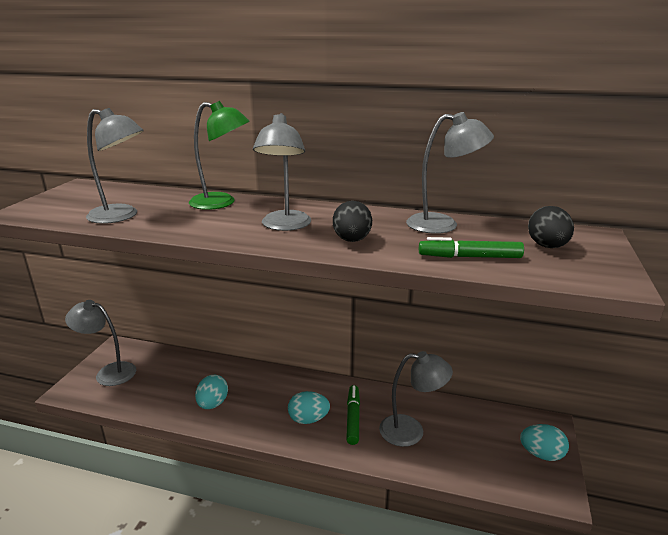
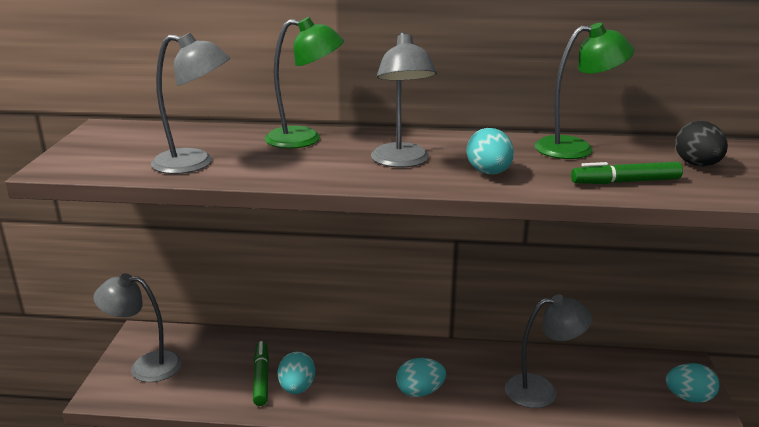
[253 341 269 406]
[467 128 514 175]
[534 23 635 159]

================================

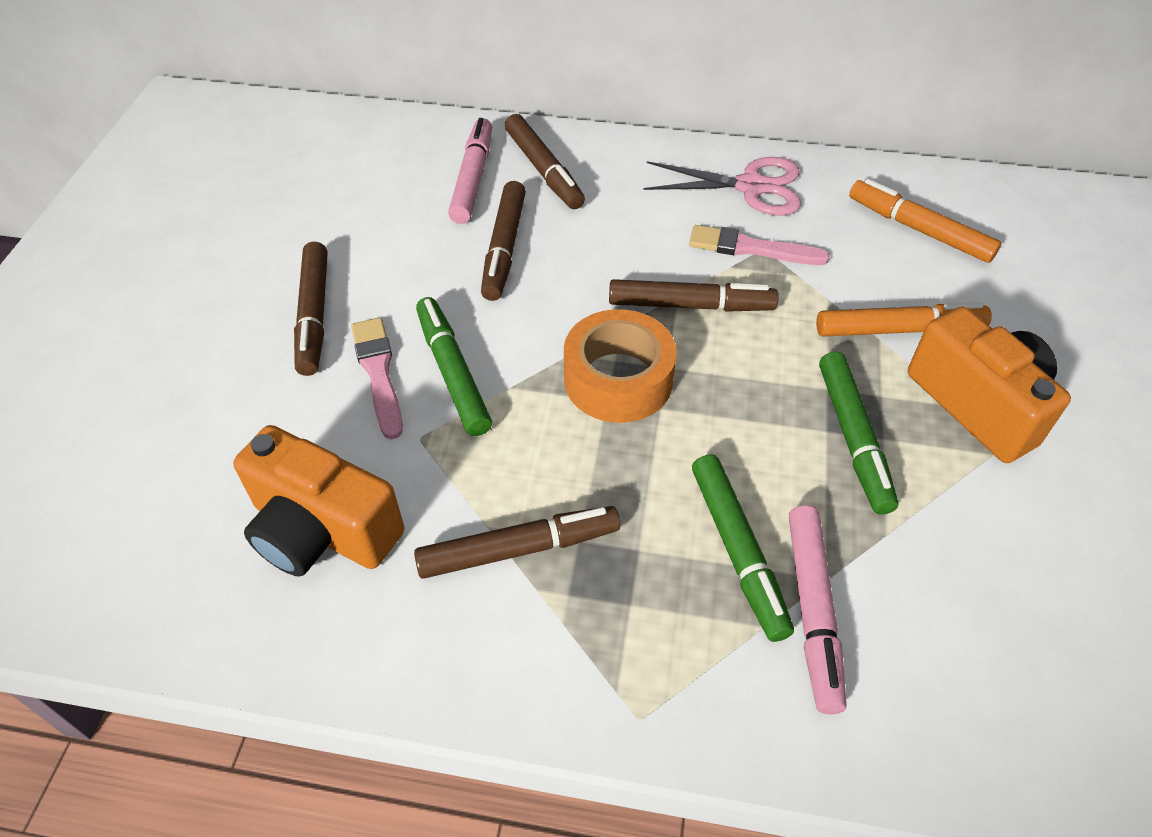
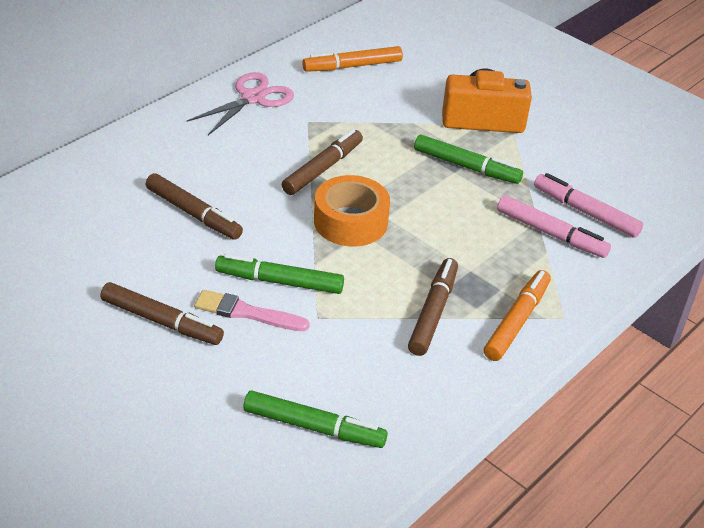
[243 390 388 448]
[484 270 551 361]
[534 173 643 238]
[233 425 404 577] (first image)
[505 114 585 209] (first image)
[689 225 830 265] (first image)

================================

▶ EXERCISE DESCRIPTION:
Retype exactly the lines above, from the one with "[484 270 551 361]" through the one with "[689 225 830 265] (first image)", inclusive.

▶ SOLVED EXERCISE:
[484 270 551 361]
[534 173 643 238]
[233 425 404 577] (first image)
[505 114 585 209] (first image)
[689 225 830 265] (first image)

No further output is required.